Stored data:

◇ ◇ ◇ ◇ ◇

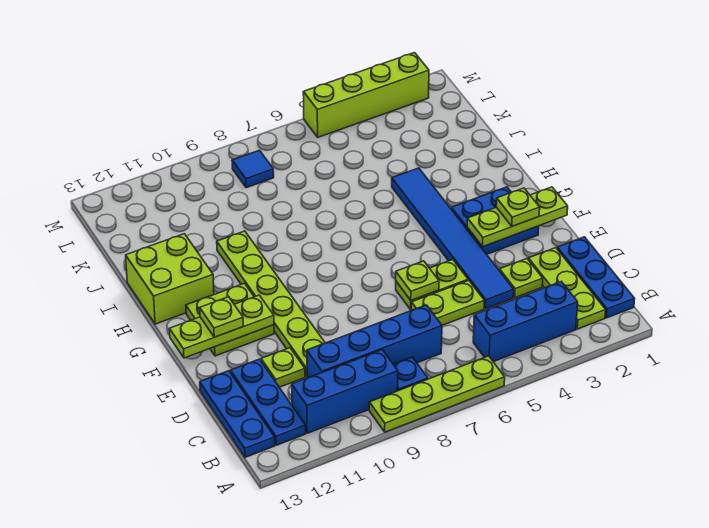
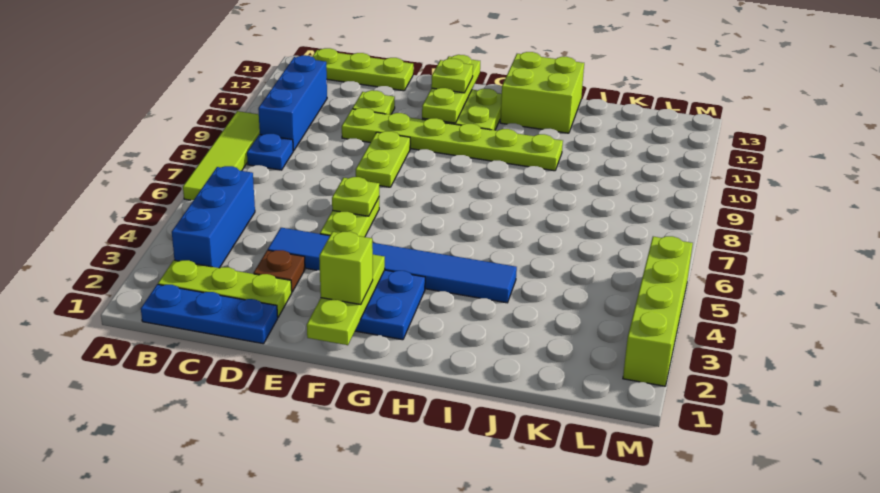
lime plate A6:A9 level 1 -> lime tile A6:A9 level 1
blue plate B12:D12 level 1 -> none
blue plate B13:D13 level 1 -> lime plate B13:D13 level 1
blue brick C7:C10 level 1 -> none
lime plate D3 level 1 -> brown plate D3 level 1
lime plate D5:D6 level 1 -> lime plate E8:E9 level 1
lime plate F2 level 3 -> lime brick F2 level 3
blue tile L8 level 1 -> none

◇ ◇ ◇ ◇ ◇

Task statement:
In your copy of the records above, include no pictures and match every line exactly.

Written solution:
lime plate A6:A9 level 1 -> lime tile A6:A9 level 1
blue plate B12:D12 level 1 -> none
blue plate B13:D13 level 1 -> lime plate B13:D13 level 1
blue brick C7:C10 level 1 -> none
lime plate D3 level 1 -> brown plate D3 level 1
lime plate D5:D6 level 1 -> lime plate E8:E9 level 1
lime plate F2 level 3 -> lime brick F2 level 3
blue tile L8 level 1 -> none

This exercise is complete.